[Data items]
>>>

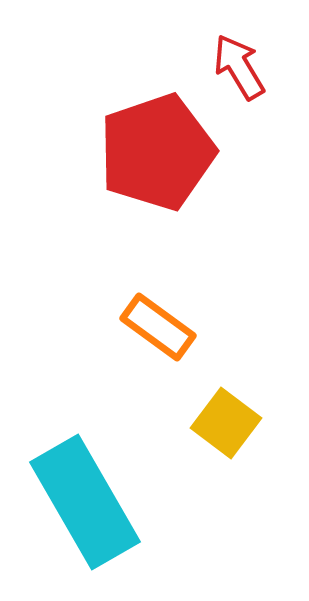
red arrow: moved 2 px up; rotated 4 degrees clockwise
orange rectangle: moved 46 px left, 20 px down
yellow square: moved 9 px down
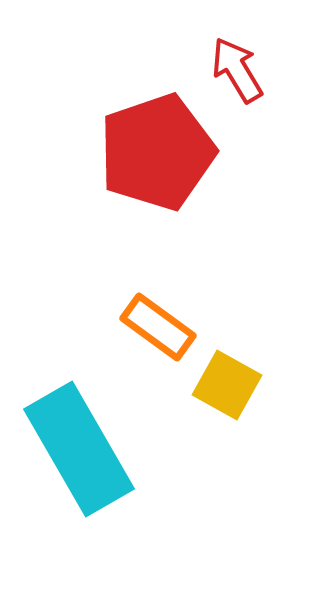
red arrow: moved 2 px left, 3 px down
yellow square: moved 1 px right, 38 px up; rotated 8 degrees counterclockwise
cyan rectangle: moved 6 px left, 53 px up
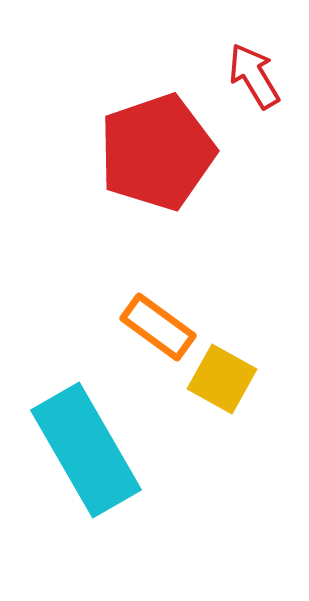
red arrow: moved 17 px right, 6 px down
yellow square: moved 5 px left, 6 px up
cyan rectangle: moved 7 px right, 1 px down
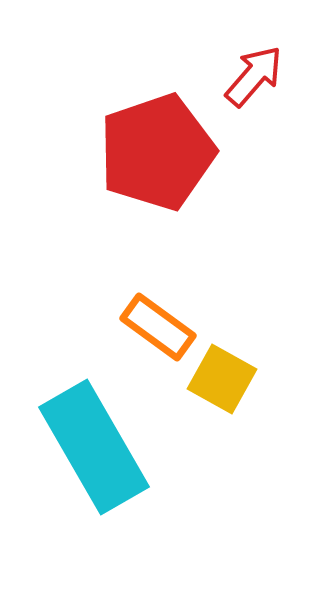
red arrow: rotated 72 degrees clockwise
cyan rectangle: moved 8 px right, 3 px up
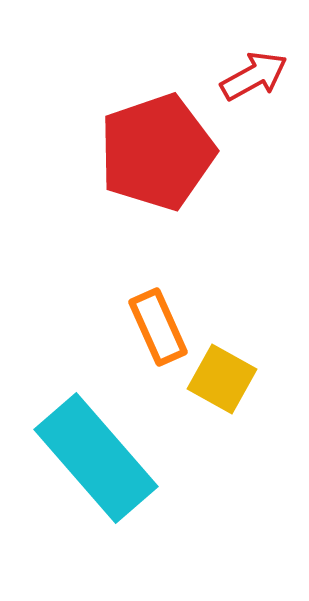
red arrow: rotated 20 degrees clockwise
orange rectangle: rotated 30 degrees clockwise
cyan rectangle: moved 2 px right, 11 px down; rotated 11 degrees counterclockwise
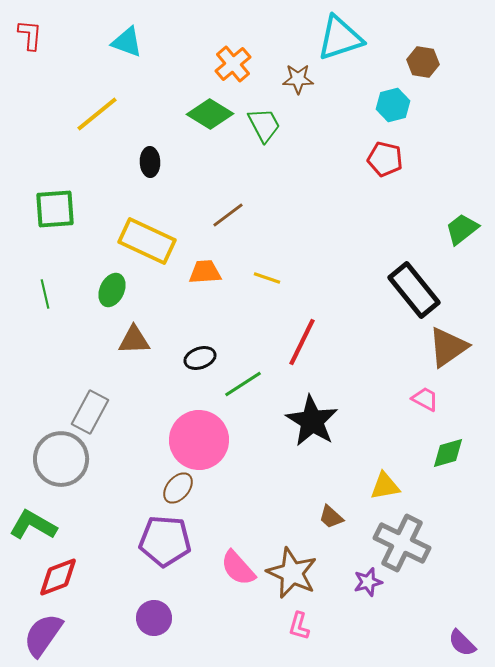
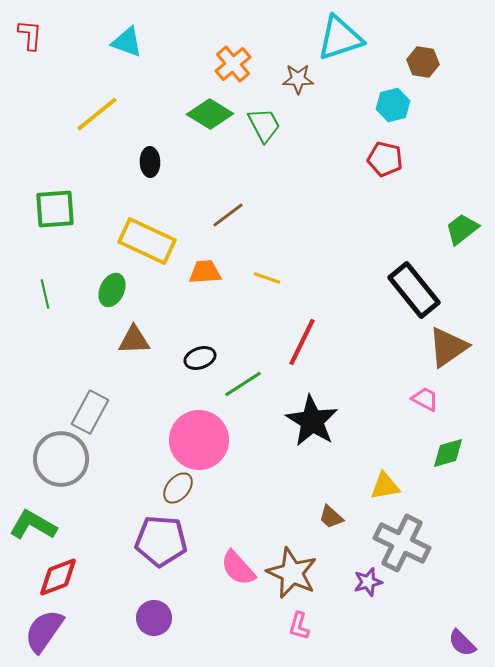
purple pentagon at (165, 541): moved 4 px left
purple semicircle at (43, 635): moved 1 px right, 4 px up
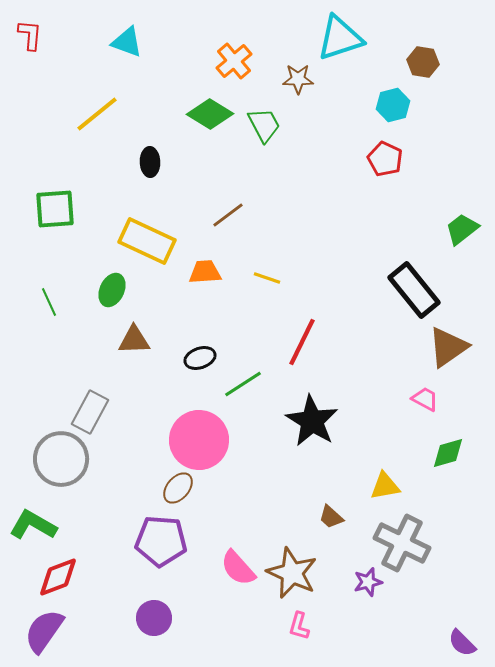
orange cross at (233, 64): moved 1 px right, 3 px up
red pentagon at (385, 159): rotated 12 degrees clockwise
green line at (45, 294): moved 4 px right, 8 px down; rotated 12 degrees counterclockwise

<<<

#### [What needs to be done]
Rewrite every line of the listing above with "cyan rectangle" changed to "blue rectangle" and all other wording left as it stands, omitting the picture lines from your answer.

#### [Result of the exercise]
red arrow: moved 2 px up; rotated 4 degrees clockwise
orange rectangle: moved 46 px left, 20 px down
yellow square: moved 9 px down
red arrow: moved 2 px left, 3 px down
yellow square: moved 1 px right, 38 px up; rotated 8 degrees counterclockwise
blue rectangle: moved 6 px left, 53 px up
red arrow: moved 17 px right, 6 px down
yellow square: moved 5 px left, 6 px up
blue rectangle: moved 7 px right, 1 px down
red arrow: rotated 72 degrees clockwise
blue rectangle: moved 8 px right, 3 px up
red arrow: rotated 20 degrees clockwise
orange rectangle: rotated 30 degrees clockwise
blue rectangle: moved 2 px right, 11 px down; rotated 11 degrees counterclockwise
purple pentagon at (165, 541): moved 4 px left
purple semicircle at (43, 635): moved 1 px right, 4 px up
orange cross at (233, 64): moved 1 px right, 3 px up
red pentagon at (385, 159): rotated 12 degrees clockwise
green line at (45, 294): moved 4 px right, 8 px down; rotated 12 degrees counterclockwise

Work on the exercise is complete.